[The exercise] Please list each line in the rows below that contains the string "kern", counting a match only when its case agrees.

[Recorded data]
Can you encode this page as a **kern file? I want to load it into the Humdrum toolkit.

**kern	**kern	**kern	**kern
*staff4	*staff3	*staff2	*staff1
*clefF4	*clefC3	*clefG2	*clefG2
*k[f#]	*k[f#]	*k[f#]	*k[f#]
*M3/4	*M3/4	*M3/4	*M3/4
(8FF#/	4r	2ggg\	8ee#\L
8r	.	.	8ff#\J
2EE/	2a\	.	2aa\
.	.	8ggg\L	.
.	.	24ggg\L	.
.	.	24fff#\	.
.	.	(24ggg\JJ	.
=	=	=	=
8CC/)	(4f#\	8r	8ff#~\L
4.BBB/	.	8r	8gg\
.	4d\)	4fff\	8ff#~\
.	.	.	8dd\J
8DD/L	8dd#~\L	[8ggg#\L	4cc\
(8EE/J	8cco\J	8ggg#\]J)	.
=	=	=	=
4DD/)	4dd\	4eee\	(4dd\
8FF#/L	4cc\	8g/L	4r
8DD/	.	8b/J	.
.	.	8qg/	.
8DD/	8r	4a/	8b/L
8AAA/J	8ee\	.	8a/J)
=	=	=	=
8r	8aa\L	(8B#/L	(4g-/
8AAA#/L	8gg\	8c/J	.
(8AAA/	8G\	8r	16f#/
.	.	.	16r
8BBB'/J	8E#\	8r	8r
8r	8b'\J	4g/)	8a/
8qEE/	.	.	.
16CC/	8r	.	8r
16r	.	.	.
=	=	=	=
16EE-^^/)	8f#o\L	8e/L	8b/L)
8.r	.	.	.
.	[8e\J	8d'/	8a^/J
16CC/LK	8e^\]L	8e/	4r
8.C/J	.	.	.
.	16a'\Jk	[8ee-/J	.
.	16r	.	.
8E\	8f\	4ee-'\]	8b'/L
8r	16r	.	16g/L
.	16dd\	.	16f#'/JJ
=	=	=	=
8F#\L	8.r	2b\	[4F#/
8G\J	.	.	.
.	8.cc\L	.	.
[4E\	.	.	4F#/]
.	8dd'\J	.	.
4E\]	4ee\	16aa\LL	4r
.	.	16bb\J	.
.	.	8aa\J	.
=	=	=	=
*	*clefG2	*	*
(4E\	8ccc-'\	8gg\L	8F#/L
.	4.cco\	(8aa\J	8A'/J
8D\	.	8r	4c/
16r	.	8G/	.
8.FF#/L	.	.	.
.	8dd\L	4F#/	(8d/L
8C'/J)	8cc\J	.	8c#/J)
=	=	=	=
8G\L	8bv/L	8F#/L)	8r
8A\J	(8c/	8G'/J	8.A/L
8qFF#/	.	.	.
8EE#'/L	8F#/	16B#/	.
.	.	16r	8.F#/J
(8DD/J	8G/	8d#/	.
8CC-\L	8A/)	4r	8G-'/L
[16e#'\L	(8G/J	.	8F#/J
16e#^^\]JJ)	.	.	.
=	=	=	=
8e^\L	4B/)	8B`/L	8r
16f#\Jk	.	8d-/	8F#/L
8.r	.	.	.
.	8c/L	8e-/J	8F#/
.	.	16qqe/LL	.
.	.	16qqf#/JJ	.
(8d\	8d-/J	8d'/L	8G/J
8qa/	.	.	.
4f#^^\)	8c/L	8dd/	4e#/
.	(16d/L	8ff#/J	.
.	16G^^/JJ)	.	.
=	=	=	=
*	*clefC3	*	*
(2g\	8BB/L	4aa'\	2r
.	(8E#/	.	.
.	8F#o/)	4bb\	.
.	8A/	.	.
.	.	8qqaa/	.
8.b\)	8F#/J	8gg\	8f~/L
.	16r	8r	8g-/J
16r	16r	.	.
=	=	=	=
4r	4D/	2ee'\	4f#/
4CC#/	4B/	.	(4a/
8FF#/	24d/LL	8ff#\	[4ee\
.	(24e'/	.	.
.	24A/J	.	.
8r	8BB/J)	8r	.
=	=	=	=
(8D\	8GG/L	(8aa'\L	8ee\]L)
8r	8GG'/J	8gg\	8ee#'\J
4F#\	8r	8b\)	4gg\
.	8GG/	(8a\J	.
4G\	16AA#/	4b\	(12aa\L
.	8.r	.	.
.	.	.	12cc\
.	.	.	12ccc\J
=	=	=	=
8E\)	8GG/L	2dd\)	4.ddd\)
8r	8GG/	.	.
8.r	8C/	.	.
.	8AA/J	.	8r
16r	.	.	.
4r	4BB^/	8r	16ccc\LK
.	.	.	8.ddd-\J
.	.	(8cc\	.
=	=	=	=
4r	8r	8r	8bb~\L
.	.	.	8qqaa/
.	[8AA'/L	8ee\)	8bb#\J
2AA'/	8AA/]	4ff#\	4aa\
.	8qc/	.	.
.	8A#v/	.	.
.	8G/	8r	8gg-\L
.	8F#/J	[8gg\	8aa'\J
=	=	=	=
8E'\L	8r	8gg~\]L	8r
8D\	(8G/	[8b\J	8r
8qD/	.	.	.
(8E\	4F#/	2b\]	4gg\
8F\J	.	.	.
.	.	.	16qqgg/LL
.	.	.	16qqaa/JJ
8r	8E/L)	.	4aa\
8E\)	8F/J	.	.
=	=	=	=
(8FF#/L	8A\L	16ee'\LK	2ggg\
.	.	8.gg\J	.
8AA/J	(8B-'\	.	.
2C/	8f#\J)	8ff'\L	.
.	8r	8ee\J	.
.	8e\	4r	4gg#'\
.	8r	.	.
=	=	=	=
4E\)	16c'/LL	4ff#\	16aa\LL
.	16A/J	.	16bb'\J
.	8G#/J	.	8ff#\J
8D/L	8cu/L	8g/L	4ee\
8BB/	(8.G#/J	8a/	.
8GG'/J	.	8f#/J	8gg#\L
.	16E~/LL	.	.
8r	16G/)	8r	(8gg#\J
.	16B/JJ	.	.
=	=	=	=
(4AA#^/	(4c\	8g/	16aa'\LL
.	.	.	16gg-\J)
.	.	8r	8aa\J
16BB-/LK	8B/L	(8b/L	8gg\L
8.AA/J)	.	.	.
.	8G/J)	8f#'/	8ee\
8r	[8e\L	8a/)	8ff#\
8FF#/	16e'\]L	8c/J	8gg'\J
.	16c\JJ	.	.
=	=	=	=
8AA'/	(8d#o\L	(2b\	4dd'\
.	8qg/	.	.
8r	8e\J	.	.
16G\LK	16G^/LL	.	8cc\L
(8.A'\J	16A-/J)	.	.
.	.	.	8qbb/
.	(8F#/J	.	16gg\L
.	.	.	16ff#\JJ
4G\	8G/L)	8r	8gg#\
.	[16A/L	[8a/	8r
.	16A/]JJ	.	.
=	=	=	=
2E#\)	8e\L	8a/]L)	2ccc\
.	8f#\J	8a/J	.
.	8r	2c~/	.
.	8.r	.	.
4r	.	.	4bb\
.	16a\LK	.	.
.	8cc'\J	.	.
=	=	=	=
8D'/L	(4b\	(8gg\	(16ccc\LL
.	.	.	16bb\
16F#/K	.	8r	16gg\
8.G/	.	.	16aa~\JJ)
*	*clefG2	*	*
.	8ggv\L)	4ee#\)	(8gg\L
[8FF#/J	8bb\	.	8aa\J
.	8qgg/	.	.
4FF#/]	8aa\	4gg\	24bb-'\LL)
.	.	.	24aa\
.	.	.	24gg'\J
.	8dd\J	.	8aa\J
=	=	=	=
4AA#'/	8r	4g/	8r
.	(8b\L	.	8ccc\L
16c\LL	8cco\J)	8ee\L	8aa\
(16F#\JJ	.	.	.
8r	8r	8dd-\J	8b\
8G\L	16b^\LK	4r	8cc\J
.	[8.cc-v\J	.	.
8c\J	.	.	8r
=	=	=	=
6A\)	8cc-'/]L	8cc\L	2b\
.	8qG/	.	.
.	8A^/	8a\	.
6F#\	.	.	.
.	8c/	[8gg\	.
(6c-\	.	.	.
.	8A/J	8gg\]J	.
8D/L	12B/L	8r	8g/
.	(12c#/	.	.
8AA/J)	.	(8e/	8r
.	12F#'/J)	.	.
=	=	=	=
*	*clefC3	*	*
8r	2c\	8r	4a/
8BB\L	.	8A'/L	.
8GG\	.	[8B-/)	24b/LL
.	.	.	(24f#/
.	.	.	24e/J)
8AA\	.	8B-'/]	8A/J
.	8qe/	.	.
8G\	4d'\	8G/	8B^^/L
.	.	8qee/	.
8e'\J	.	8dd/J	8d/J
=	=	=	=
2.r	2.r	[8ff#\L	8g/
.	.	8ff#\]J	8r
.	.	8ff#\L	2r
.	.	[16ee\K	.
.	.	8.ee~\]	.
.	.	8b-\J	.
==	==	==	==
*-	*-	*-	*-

[Result below]
Can you encode this page as a **kern file? I want to load it into the Humdrum toolkit.
**kern	**kern	**kern	**kern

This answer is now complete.